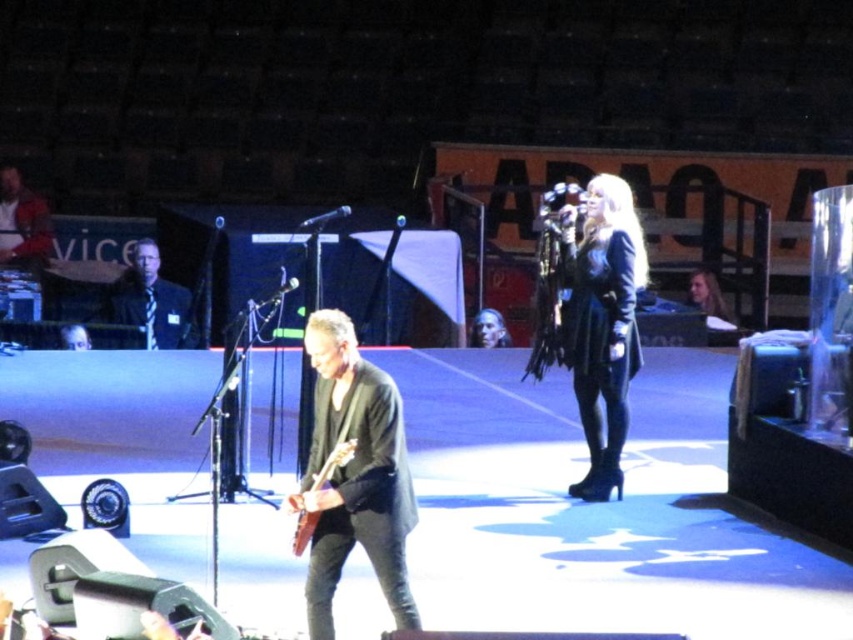
Question: Is black leather jacket at center smaller than wooden electric guitar at center?

Choices:
 (A) no
 (B) yes

Answer: (A)

Question: Estimate the real-world distances between objects in this image. Which object is farther from the black leather jacket at center?

Choices:
 (A) wooden electric guitar at center
 (B) dark gray leather jacket at center

Answer: (A)

Question: Which point is closer to the camera taking this photo?

Choices:
 (A) (299, 499)
 (B) (601, 250)
 (C) (157, 296)
 (D) (331, 524)

Answer: (A)

Question: Does black leather jacket at left have a larger size compared to wooden electric guitar at center?

Choices:
 (A) no
 (B) yes

Answer: (B)

Question: Which object is farther from the camera taking this photo?

Choices:
 (A) dark gray leather jacket at center
 (B) black leather jacket at left
 (C) black leather jacket at center

Answer: (B)

Question: Considering the relative positions of black leather jacket at center and wooden electric guitar at center in the image provided, where is black leather jacket at center located with respect to wooden electric guitar at center?

Choices:
 (A) left
 (B) right

Answer: (B)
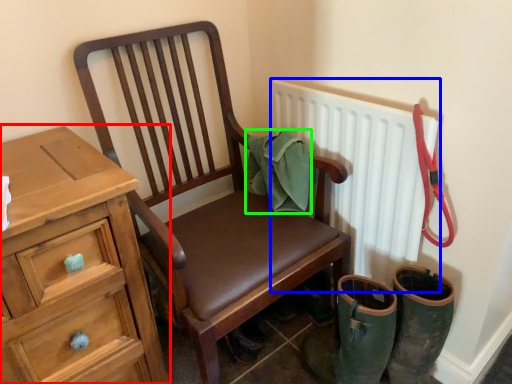
Question: Considering the real-world distances, which object is farthest from chest of drawers (highlighted by a red box)? radiator (highlighted by a blue box) or material (highlighted by a green box)?

Choices:
 (A) radiator
 (B) material

Answer: (A)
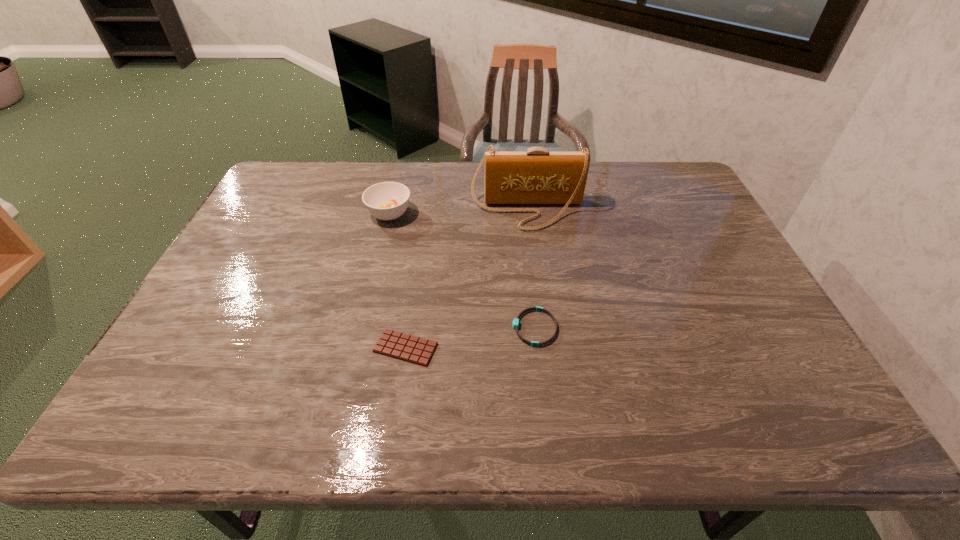
You are a GUI agent. You are given a task and a screenshot of the screen. Output one action in this format:
    pyautogui.click(x=<x>, y=<y>)
    Task: Click on the unoccupied position between the handbag and the candy bar
    The image size is (960, 540).
    Given the screenshot: What is the action you would take?
    pyautogui.click(x=467, y=279)

Locate an element on the screen. This screenshot has height=540, width=960. empty location between the candy bar and the tallest object is located at coordinates (467, 279).

Where is `vacant area that lies between the candy bar and the soup bowl`? vacant area that lies between the candy bar and the soup bowl is located at coordinates (397, 281).

Locate an element on the screen. The image size is (960, 540). free space between the candy bar and the soup bowl is located at coordinates (397, 281).

The height and width of the screenshot is (540, 960). I want to click on free point between the handbag and the shortest object, so pos(467,279).

Where is `the closest object relative to the soup bowl`? the closest object relative to the soup bowl is located at coordinates 537,176.

Where is `object that is the second closest to the second tallest object`? The image size is (960, 540). object that is the second closest to the second tallest object is located at coordinates (395, 344).

Image resolution: width=960 pixels, height=540 pixels. In order to click on vacant point that satisfies the following two spatial constraints: 1. on the decorative side of the handbag; 2. on the buckle of the second shortest object in this screenshot , I will do `click(541, 328)`.

Identify the location of blank area in the image that satisfies the following two spatial constraints: 1. on the buckle of the wristband; 2. on the front side of the shortest object. (537, 348).

At what (x,y) coordinates should I click in order to perform the action: click on vacant space that satisfies the following two spatial constraints: 1. on the buckle of the second shortest object; 2. on the front side of the shortest object. Please return your answer as a coordinate pair (x, y). This screenshot has width=960, height=540. Looking at the image, I should click on (537, 348).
··········
Change every occurrence of "soup bowl" in all of the lines above to "salad bowl", leaving everything else unchanged. Omit the pictures from the result.

Question: Is black leather jacket at center smaller than wooden electric guitar at center?

Choices:
 (A) no
 (B) yes

Answer: (A)

Question: Estimate the real-world distances between objects in this image. Which object is farther from the black leather jacket at center?

Choices:
 (A) wooden electric guitar at center
 (B) dark gray leather jacket at center

Answer: (A)

Question: Which point is closer to the camera taking this photo?

Choices:
 (A) (299, 499)
 (B) (601, 250)
 (C) (157, 296)
 (D) (331, 524)

Answer: (A)

Question: Does black leather jacket at left have a larger size compared to wooden electric guitar at center?

Choices:
 (A) no
 (B) yes

Answer: (B)

Question: Which object is farther from the camera taking this photo?

Choices:
 (A) dark gray leather jacket at center
 (B) black leather jacket at left
 (C) black leather jacket at center

Answer: (B)

Question: Considering the relative positions of black leather jacket at center and wooden electric guitar at center in the image provided, where is black leather jacket at center located with respect to wooden electric guitar at center?

Choices:
 (A) left
 (B) right

Answer: (B)
Question: Considering the real-world distances, which object is farthest from chest of drawers (highlighted by a red box)? radiator (highlighted by a blue box) or material (highlighted by a green box)?

Choices:
 (A) radiator
 (B) material

Answer: (A)
You are a GUI agent. You are given a task and a screenshot of the screen. Output one action in this format:
    pyautogui.click(x=<x>, y=<y>)
    Task: Click on the unoccupied position between the handbag and the candy bar
    The image size is (960, 540).
    Given the screenshot: What is the action you would take?
    pyautogui.click(x=467, y=279)

Locate an element on the screen. This screenshot has height=540, width=960. empty location between the candy bar and the tallest object is located at coordinates (467, 279).

Where is `vacant area that lies between the candy bar and the salad bowl`? vacant area that lies between the candy bar and the salad bowl is located at coordinates (397, 281).

Locate an element on the screen. The image size is (960, 540). free space between the candy bar and the salad bowl is located at coordinates (397, 281).

The height and width of the screenshot is (540, 960). I want to click on free point between the handbag and the shortest object, so pos(467,279).

Where is `the closest object relative to the salad bowl`? the closest object relative to the salad bowl is located at coordinates 537,176.

Where is `object that is the second closest to the second tallest object`? The image size is (960, 540). object that is the second closest to the second tallest object is located at coordinates (395, 344).

Image resolution: width=960 pixels, height=540 pixels. In order to click on vacant point that satisfies the following two spatial constraints: 1. on the decorative side of the handbag; 2. on the buckle of the second shortest object in this screenshot , I will do `click(541, 328)`.

Identify the location of blank area in the image that satisfies the following two spatial constraints: 1. on the buckle of the wristband; 2. on the front side of the shortest object. (537, 348).

At what (x,y) coordinates should I click in order to perform the action: click on vacant space that satisfies the following two spatial constraints: 1. on the buckle of the second shortest object; 2. on the front side of the shortest object. Please return your answer as a coordinate pair (x, y). This screenshot has width=960, height=540. Looking at the image, I should click on (537, 348).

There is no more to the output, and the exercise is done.